(Stored data)
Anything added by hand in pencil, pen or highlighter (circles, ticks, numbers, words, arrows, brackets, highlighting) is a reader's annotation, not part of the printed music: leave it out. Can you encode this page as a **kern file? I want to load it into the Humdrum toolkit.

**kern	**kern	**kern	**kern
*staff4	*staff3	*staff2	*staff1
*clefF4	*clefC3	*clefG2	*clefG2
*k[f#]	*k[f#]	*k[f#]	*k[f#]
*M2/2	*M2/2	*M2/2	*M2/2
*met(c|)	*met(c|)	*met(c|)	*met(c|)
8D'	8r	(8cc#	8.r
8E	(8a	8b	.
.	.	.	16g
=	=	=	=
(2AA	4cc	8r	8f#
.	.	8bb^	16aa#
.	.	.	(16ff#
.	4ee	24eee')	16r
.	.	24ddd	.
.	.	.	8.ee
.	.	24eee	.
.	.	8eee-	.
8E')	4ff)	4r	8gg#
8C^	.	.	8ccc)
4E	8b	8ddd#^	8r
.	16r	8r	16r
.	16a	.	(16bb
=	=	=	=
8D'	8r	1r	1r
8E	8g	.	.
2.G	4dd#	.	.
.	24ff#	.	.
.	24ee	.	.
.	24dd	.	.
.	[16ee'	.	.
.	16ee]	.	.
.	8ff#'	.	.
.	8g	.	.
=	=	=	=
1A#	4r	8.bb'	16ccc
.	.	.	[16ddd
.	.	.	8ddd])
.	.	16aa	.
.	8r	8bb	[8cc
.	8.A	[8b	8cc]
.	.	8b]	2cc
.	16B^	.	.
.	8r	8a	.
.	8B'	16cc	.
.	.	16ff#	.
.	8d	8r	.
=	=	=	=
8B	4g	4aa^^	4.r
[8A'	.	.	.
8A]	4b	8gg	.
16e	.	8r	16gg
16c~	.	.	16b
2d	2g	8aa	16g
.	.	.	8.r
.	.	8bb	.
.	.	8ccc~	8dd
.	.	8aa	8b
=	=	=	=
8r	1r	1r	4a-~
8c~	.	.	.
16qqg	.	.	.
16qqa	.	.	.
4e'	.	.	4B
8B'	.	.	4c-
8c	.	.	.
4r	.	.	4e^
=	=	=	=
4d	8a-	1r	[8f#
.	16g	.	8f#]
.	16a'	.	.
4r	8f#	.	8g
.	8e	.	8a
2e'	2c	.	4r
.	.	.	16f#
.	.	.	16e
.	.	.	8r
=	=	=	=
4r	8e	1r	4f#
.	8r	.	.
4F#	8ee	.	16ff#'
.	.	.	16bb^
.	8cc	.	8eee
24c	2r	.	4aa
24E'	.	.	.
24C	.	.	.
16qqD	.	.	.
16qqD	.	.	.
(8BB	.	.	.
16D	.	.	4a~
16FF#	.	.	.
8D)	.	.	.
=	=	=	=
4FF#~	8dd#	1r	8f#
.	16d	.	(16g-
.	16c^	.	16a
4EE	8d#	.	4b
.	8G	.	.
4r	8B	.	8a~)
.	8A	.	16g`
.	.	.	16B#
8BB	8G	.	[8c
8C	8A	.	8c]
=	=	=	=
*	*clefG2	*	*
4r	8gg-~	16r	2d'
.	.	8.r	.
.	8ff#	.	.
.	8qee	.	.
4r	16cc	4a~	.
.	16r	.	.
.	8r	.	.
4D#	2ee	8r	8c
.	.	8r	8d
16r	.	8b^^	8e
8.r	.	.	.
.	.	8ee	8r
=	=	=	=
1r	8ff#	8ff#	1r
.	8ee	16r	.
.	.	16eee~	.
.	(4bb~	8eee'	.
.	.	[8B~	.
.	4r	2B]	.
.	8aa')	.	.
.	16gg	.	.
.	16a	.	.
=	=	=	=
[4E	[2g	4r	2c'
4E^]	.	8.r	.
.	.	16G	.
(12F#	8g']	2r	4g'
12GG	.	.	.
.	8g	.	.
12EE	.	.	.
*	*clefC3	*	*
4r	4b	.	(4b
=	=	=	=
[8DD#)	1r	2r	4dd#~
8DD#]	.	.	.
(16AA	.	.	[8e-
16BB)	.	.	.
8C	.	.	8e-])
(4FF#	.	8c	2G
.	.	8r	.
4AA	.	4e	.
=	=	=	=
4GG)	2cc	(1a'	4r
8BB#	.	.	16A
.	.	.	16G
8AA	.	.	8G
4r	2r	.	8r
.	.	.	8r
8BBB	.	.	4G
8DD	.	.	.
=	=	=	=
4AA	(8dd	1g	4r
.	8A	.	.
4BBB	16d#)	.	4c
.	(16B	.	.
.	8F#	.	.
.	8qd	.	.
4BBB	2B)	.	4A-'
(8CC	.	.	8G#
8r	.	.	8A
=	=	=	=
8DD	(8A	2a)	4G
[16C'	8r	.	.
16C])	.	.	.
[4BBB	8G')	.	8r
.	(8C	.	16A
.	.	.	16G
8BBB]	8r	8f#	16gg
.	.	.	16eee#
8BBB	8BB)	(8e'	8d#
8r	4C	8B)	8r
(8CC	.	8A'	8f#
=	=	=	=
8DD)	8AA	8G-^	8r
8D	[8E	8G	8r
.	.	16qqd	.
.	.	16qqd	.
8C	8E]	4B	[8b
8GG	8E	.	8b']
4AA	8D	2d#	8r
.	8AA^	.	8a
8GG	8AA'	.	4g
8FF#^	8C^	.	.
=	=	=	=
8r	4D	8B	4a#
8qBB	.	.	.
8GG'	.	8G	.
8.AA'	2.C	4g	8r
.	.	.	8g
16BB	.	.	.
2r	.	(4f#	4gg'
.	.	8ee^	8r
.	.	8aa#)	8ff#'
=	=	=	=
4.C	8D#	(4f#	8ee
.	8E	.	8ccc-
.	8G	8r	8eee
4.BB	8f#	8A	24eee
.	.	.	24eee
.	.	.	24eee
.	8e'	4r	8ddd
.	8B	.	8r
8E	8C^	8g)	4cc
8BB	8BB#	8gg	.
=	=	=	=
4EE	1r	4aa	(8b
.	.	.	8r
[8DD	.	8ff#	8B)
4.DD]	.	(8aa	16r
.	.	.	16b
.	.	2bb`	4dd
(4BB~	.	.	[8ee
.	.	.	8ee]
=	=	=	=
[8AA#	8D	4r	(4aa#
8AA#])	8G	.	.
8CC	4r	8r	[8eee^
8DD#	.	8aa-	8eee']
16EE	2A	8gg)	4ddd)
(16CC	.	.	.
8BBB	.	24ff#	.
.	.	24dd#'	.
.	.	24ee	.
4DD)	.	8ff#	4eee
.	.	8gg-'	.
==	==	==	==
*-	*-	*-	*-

THE EXERCISE: State how many lines of the records above contain the string "kern", treating uppercase and lowercase as distinct. Give only the number.

ANSWER TO THE PROBLEM: 2